State how many lines of the records include the word "none"; the reply is that number alone.

+++

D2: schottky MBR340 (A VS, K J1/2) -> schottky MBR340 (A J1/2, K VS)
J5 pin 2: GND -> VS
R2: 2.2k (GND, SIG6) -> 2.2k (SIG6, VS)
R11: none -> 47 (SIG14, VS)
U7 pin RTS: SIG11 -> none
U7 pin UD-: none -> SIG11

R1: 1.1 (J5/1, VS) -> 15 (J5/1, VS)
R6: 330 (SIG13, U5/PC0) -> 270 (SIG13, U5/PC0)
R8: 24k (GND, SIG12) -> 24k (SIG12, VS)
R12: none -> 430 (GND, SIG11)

+++

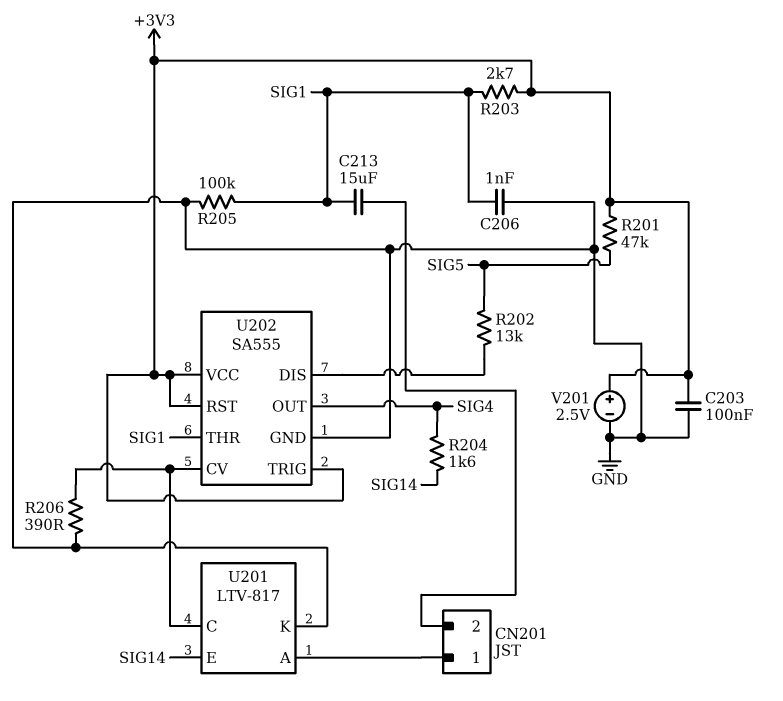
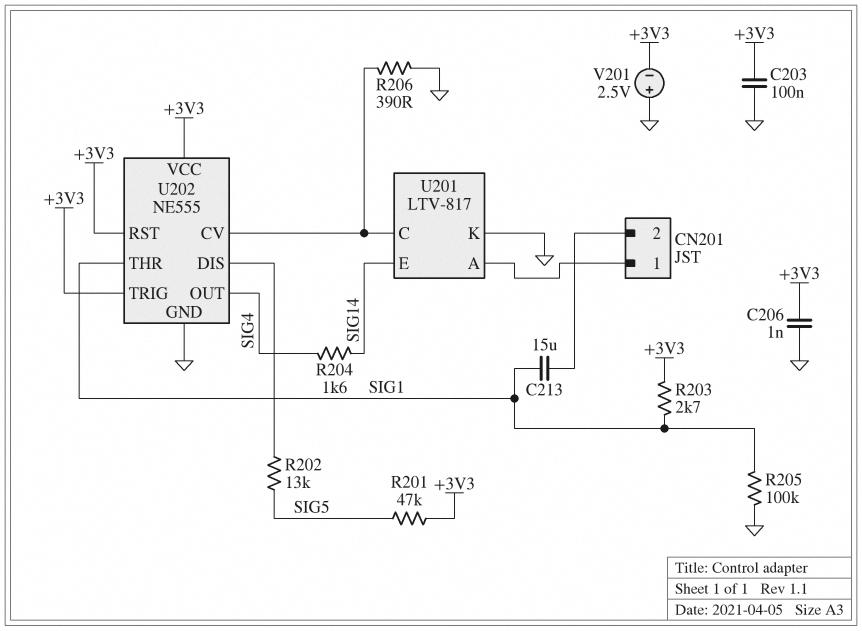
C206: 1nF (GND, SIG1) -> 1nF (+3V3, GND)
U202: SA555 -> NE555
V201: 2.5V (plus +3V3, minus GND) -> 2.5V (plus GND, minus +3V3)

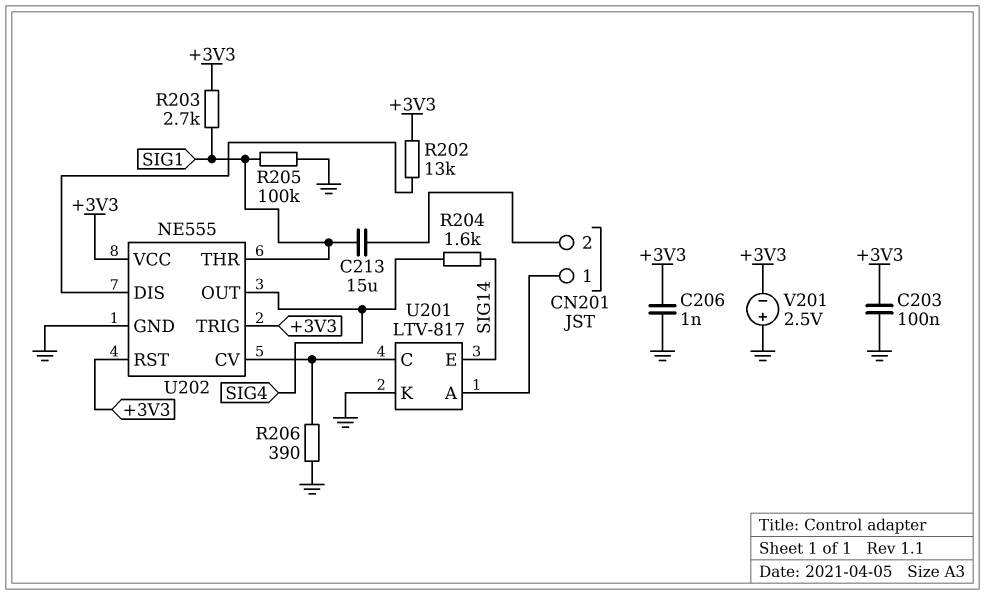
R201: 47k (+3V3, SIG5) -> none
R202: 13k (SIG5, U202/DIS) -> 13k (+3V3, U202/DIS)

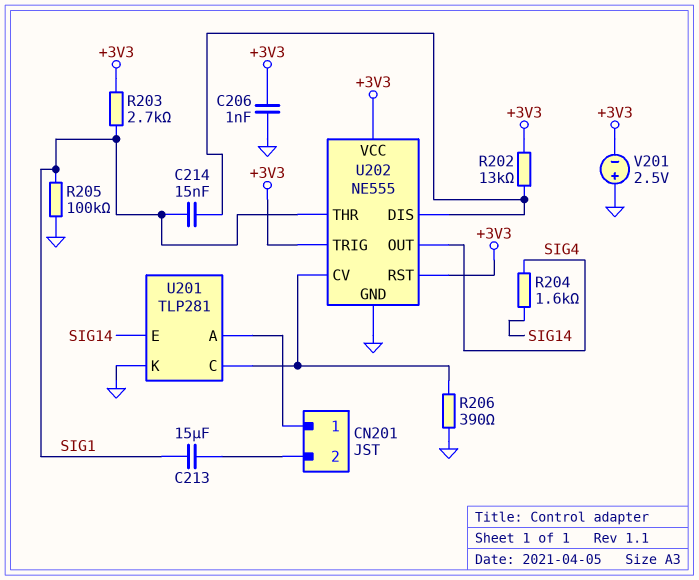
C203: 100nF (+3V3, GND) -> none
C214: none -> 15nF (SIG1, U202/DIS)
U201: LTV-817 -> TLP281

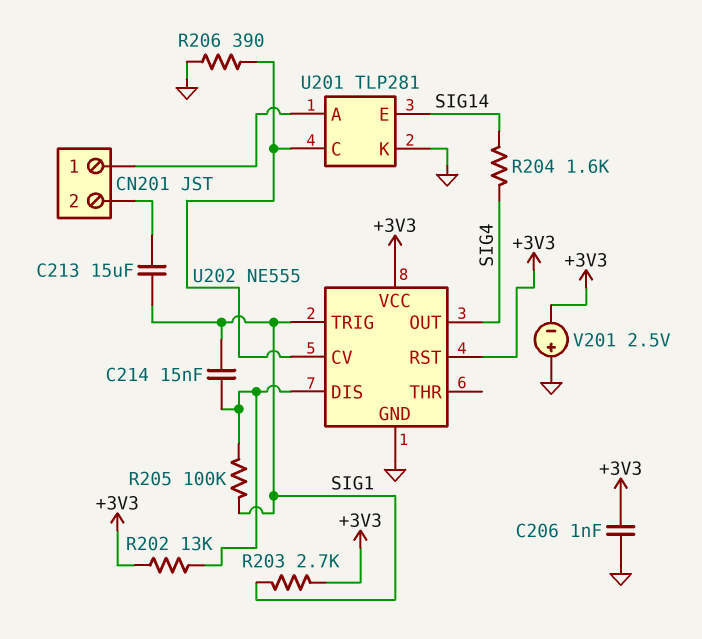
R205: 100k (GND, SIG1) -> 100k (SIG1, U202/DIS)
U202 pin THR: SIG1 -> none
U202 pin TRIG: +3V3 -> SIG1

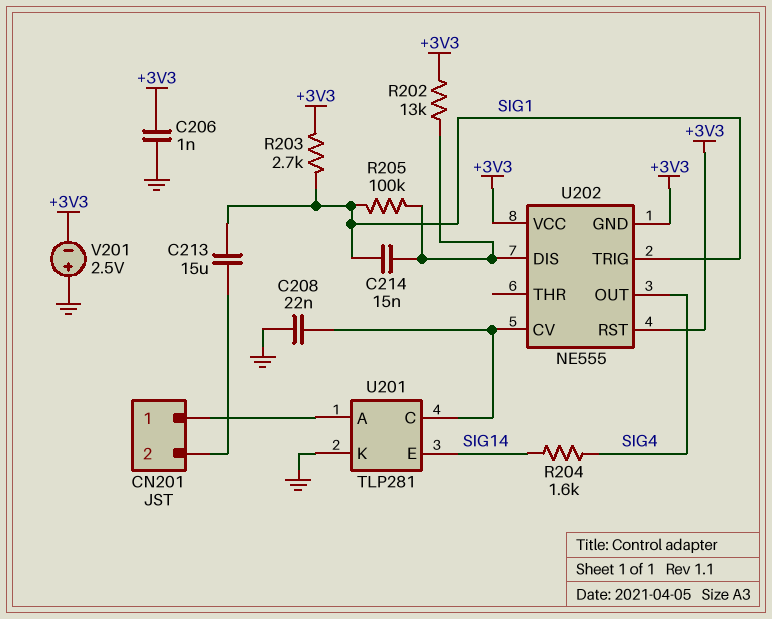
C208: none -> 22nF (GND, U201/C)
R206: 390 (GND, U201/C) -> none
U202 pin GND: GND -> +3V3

+++

> _Completed task_
10